What is required — How many lines in the listing below contain the string "cone"? Say only the number.

Material provided —
☆ ☆ ☆ ☆ ☆

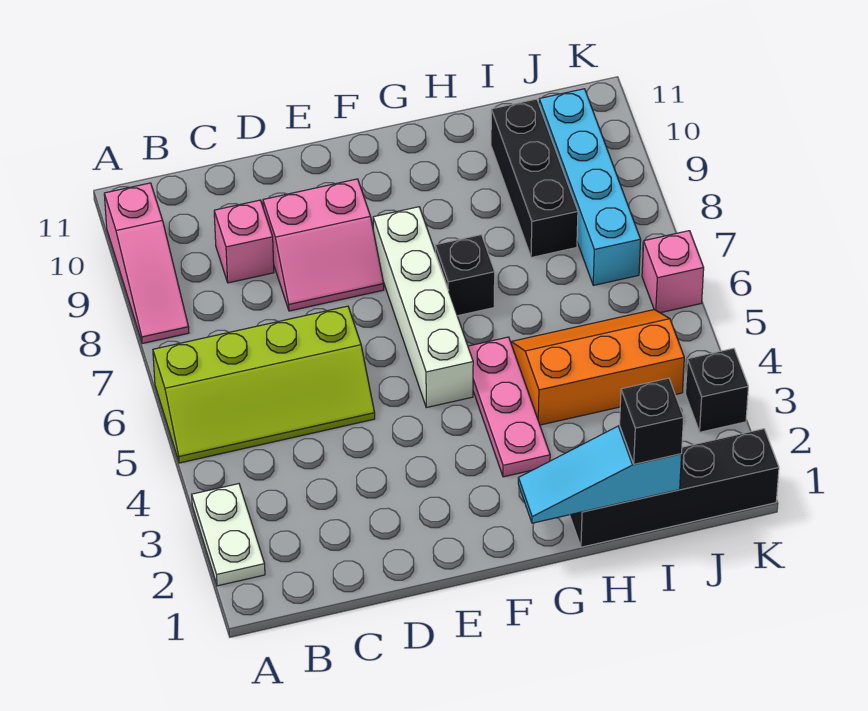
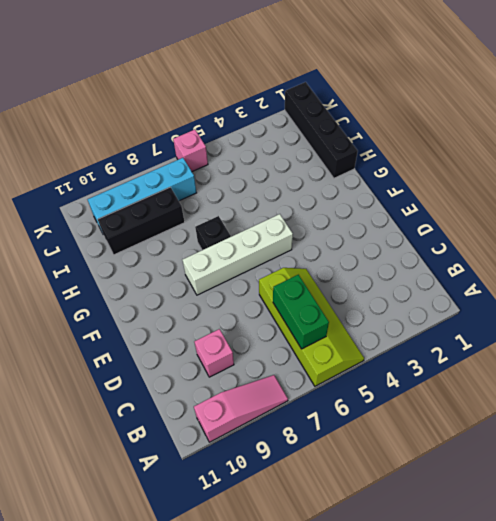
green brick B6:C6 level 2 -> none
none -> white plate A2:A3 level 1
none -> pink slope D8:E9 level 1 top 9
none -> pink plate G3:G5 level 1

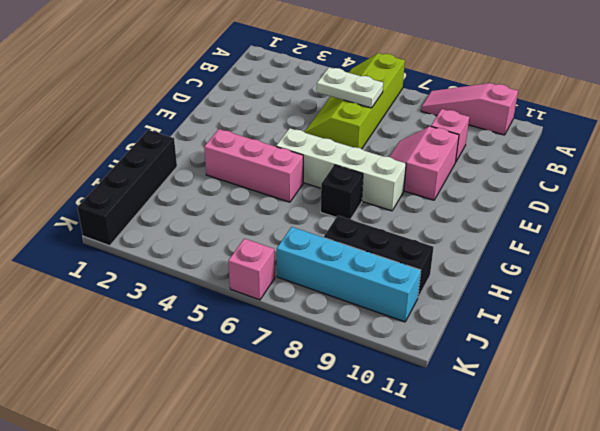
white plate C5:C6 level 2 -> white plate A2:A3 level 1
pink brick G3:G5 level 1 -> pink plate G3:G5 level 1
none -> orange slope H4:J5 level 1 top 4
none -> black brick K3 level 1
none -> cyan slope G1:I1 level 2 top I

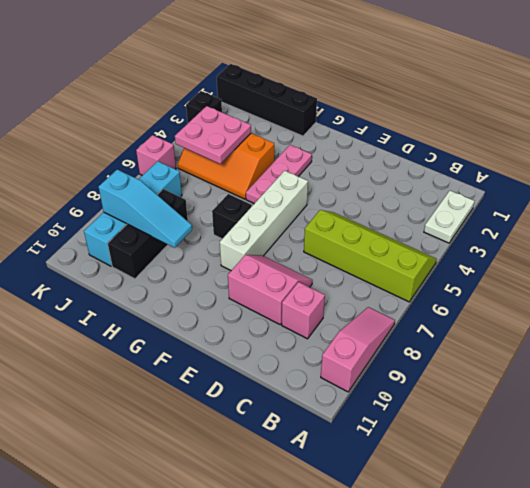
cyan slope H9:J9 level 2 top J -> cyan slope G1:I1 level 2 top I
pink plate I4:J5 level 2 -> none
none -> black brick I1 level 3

☆ ☆ ☆ ☆ ☆

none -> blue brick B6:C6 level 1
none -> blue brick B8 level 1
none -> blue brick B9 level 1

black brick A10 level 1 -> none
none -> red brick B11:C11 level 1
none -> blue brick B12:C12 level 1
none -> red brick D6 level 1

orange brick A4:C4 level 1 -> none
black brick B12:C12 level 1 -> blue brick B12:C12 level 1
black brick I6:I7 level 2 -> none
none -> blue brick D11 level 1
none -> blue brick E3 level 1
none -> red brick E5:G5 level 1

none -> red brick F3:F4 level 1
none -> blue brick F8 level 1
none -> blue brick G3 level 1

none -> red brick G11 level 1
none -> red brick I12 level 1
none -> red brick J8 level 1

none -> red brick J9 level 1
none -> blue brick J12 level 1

☆ ☆ ☆ ☆ ☆

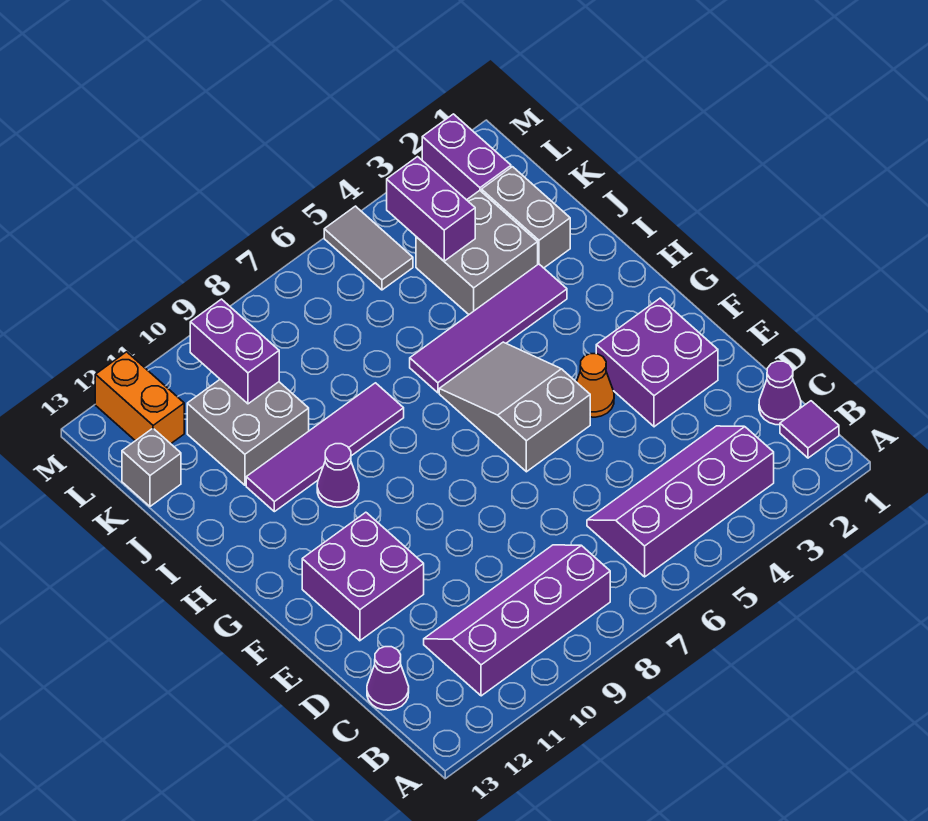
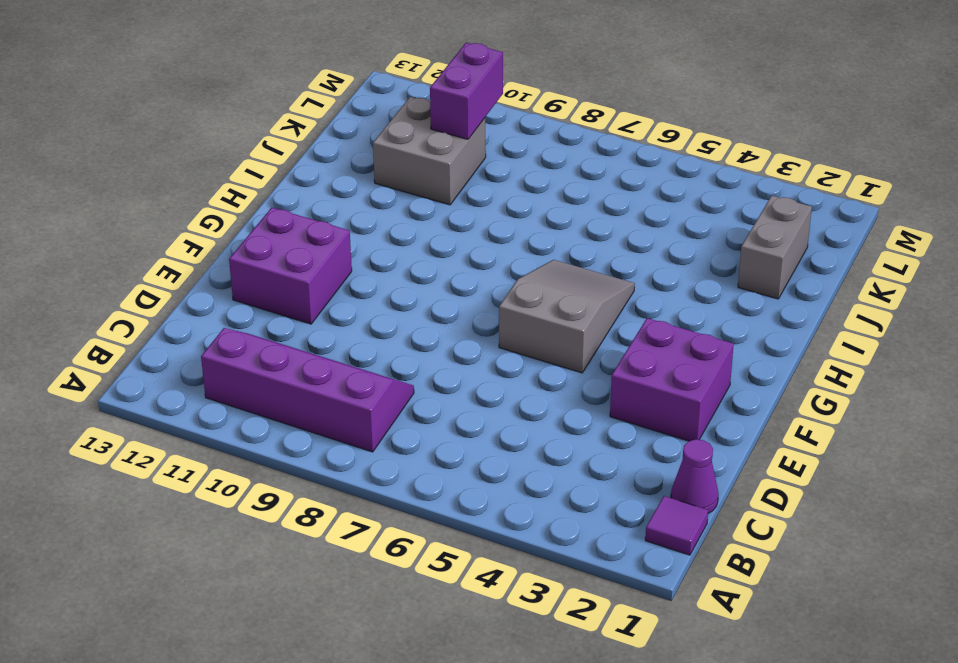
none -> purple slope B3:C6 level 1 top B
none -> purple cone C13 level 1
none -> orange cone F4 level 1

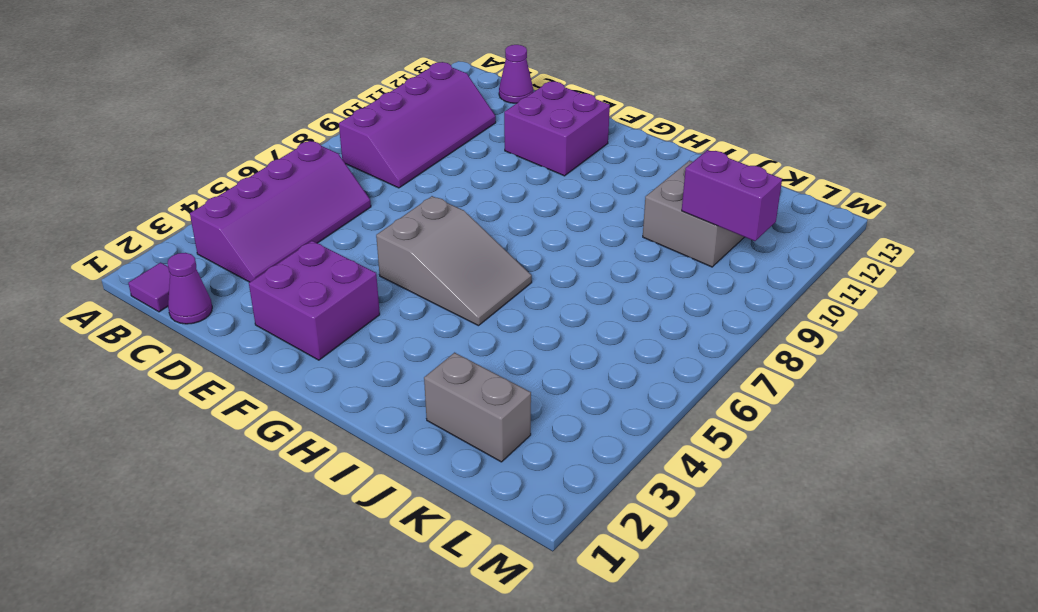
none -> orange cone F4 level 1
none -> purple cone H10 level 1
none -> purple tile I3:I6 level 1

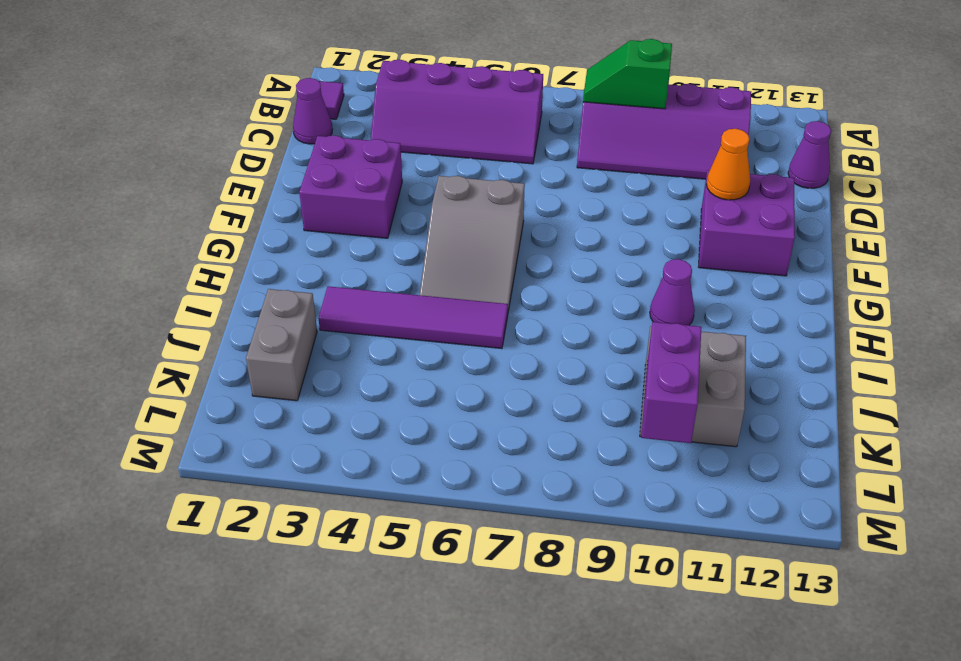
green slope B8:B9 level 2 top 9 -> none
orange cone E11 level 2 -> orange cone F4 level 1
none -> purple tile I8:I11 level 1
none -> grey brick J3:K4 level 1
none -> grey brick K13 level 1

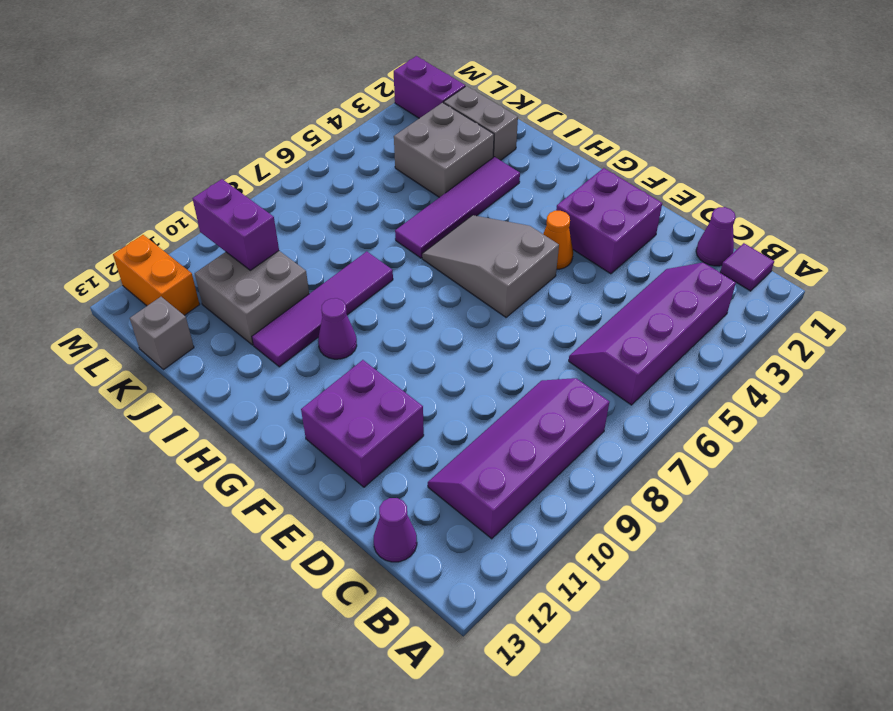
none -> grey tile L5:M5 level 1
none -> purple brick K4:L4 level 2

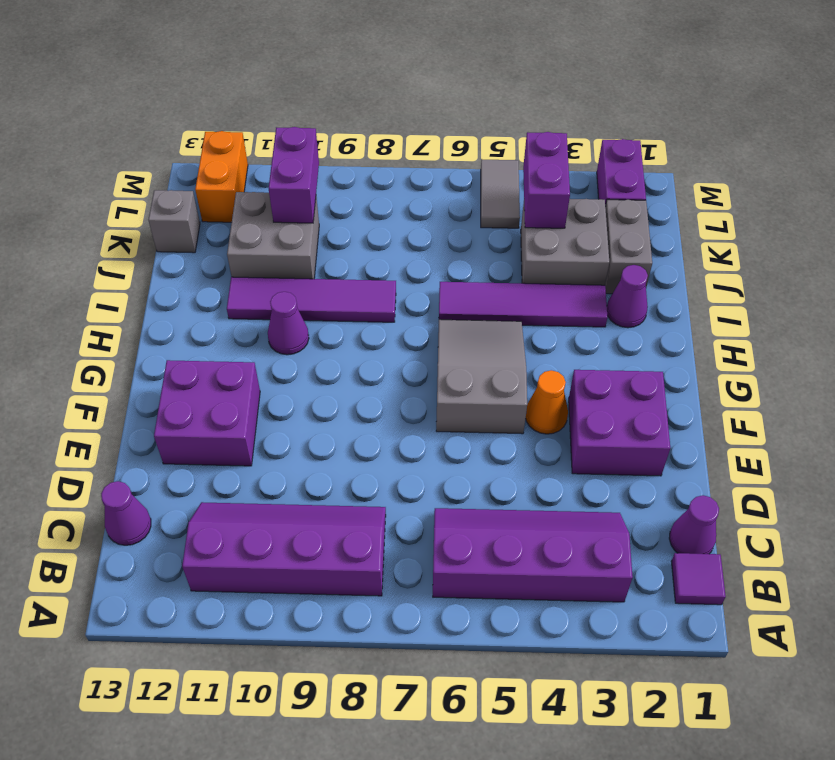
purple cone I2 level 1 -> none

☆ ☆ ☆ ☆ ☆

Your response — 6